=== The records ===

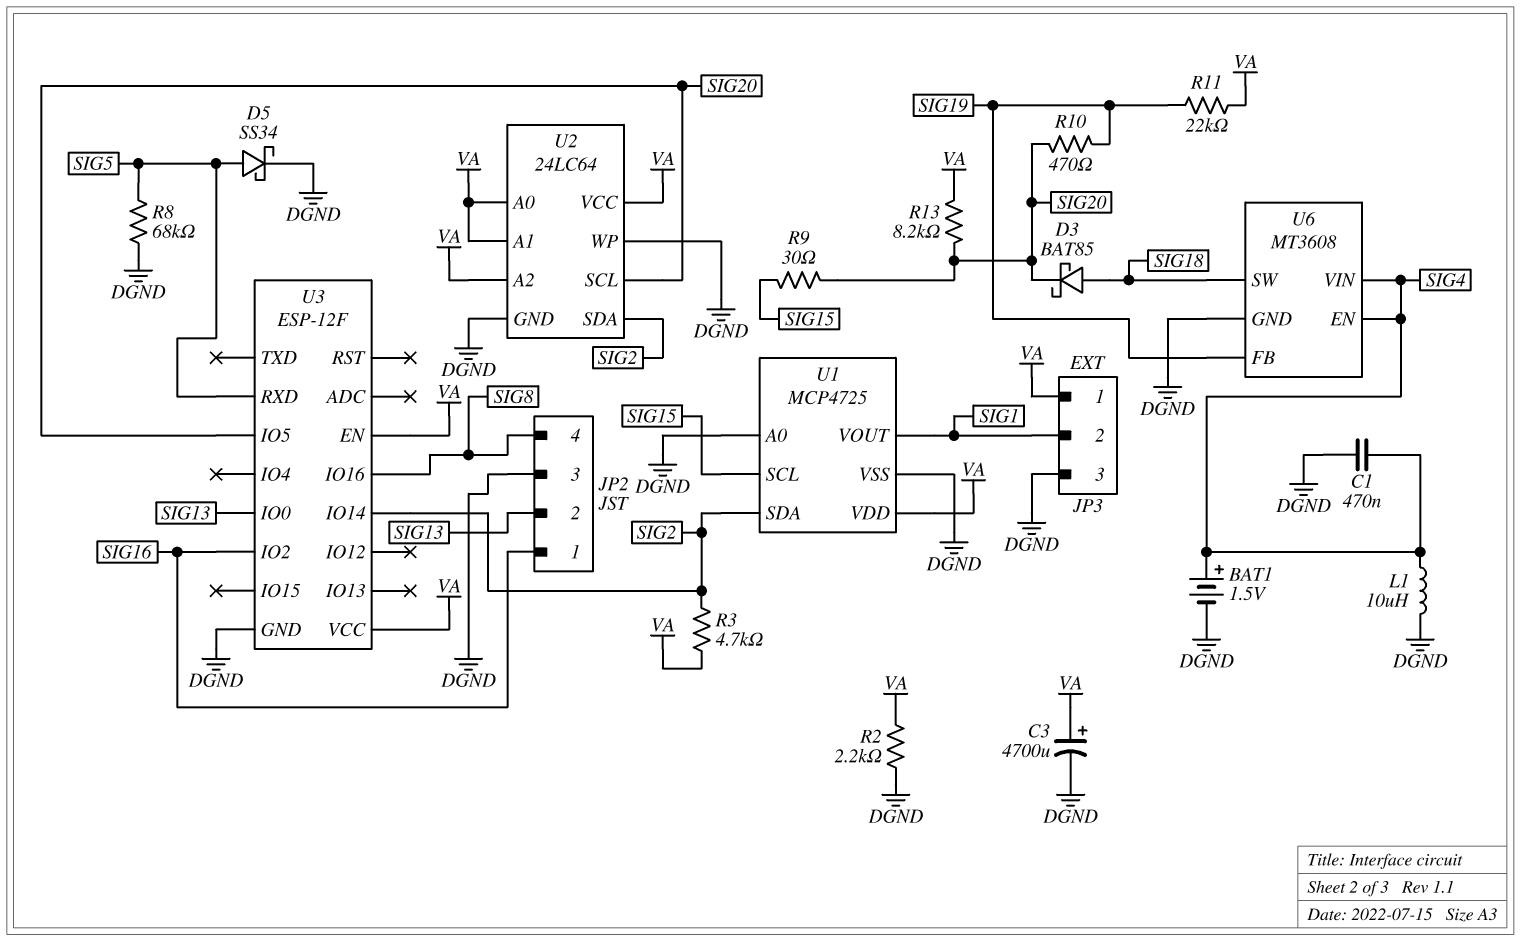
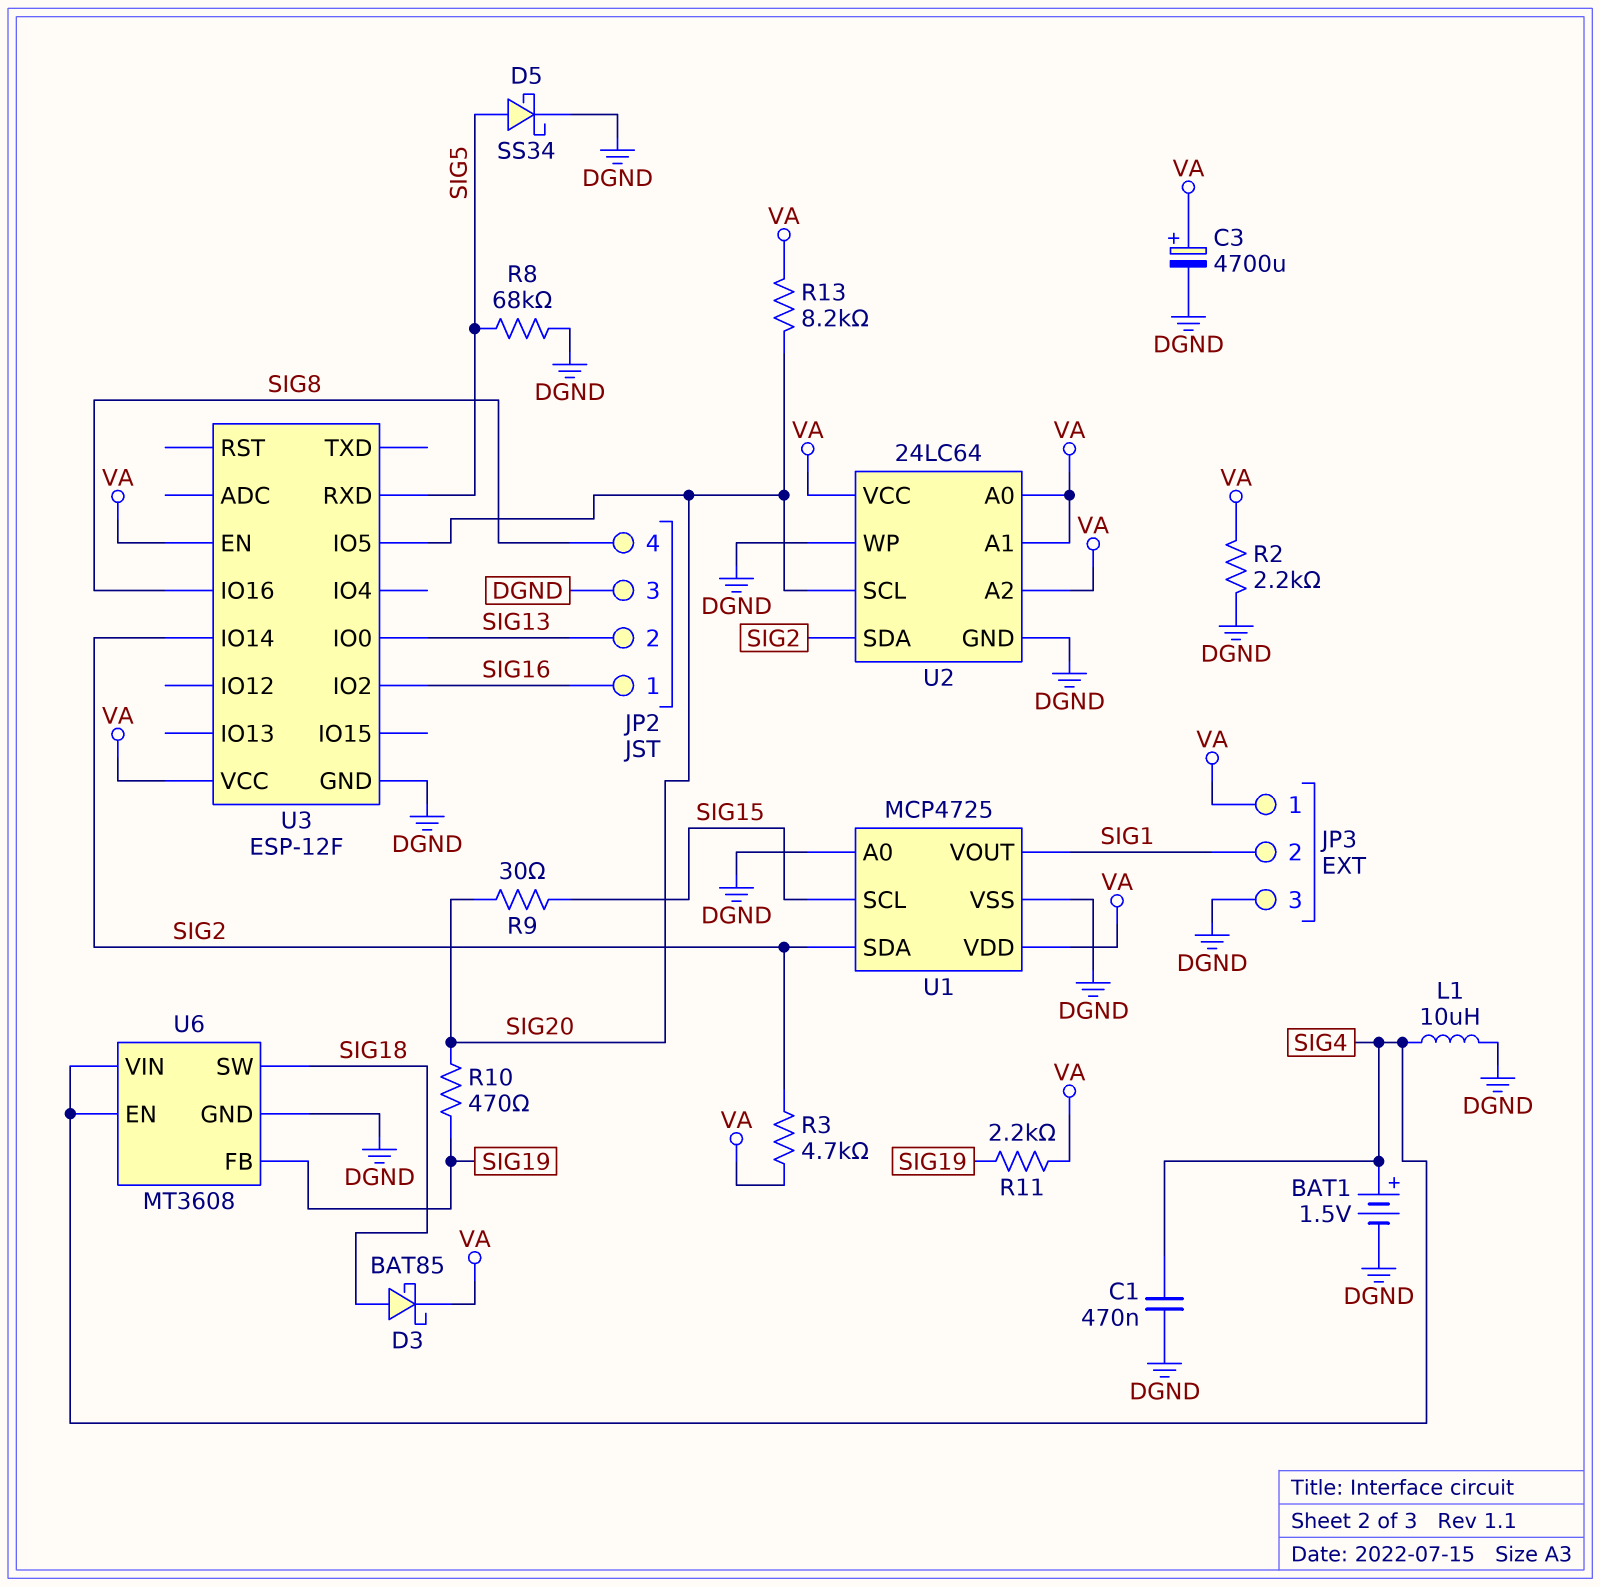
D3: schottky BAT85 (A SIG18, K SIG20) -> schottky BAT85 (A SIG18, K VA)
R11: 22k (SIG19, VA) -> 2.2k (SIG19, VA)

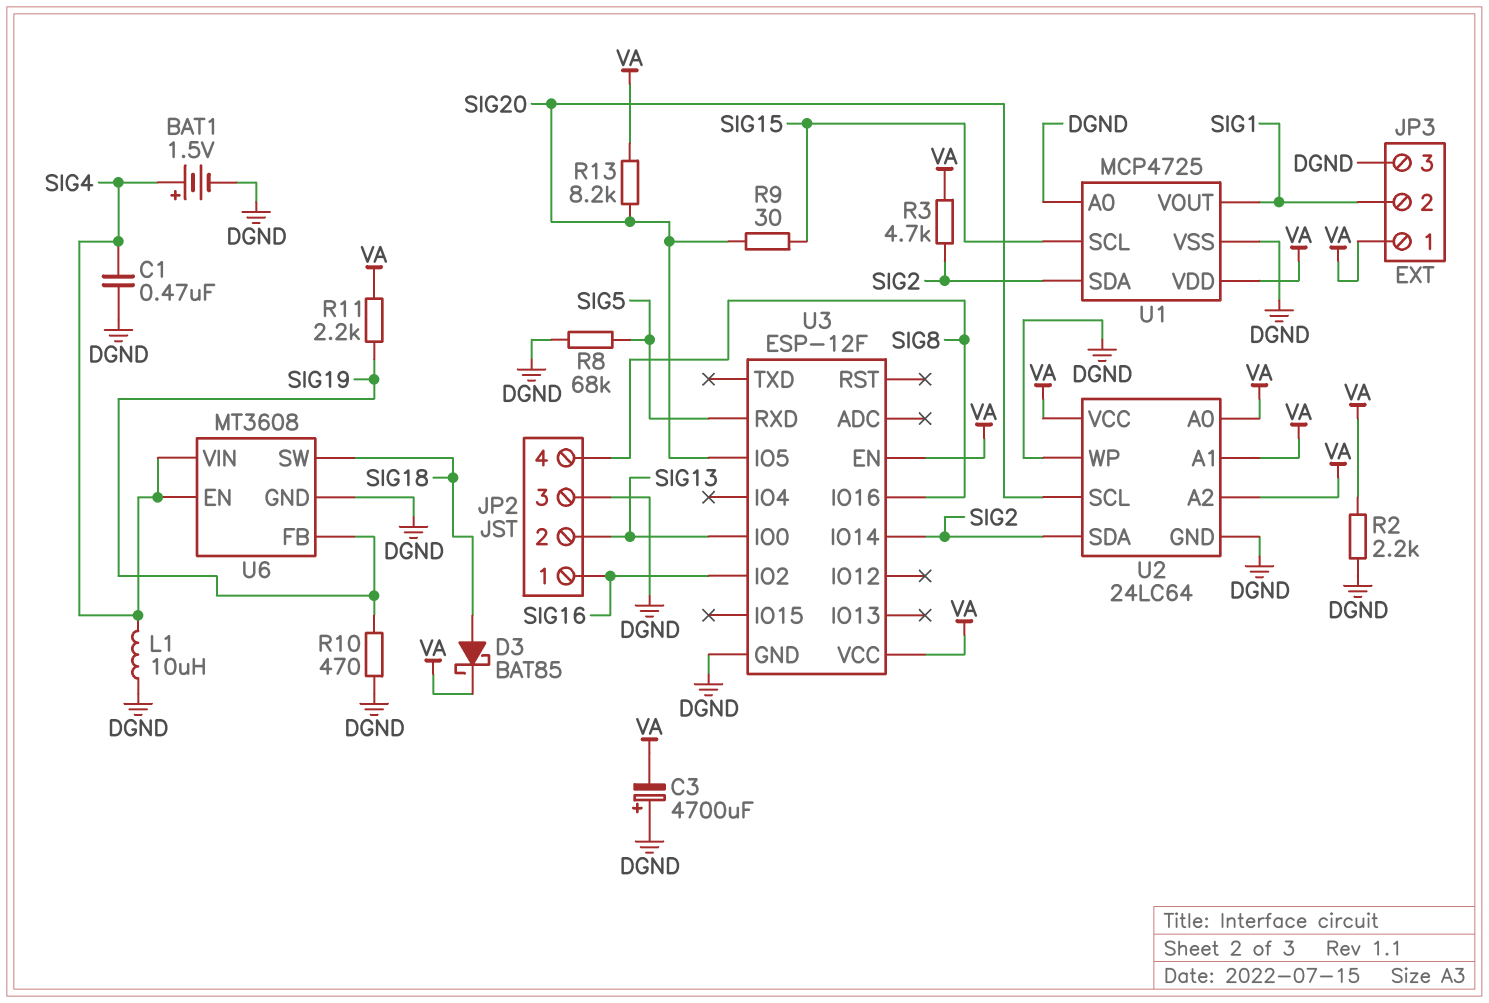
C3: 4700uF (plus VA, minus DGND) -> 4700uF (plus DGND, minus VA)
D5: schottky SS34 (A SIG5, K DGND) -> none
R10: 470 (SIG19, SIG20) -> 470 (DGND, SIG19)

===

__Exercise prompt__
An exact copy of every entry above is required, without the pictures.

__Solution__
D3: schottky BAT85 (A SIG18, K SIG20) -> schottky BAT85 (A SIG18, K VA)
R11: 22k (SIG19, VA) -> 2.2k (SIG19, VA)

C3: 4700uF (plus VA, minus DGND) -> 4700uF (plus DGND, minus VA)
D5: schottky SS34 (A SIG5, K DGND) -> none
R10: 470 (SIG19, SIG20) -> 470 (DGND, SIG19)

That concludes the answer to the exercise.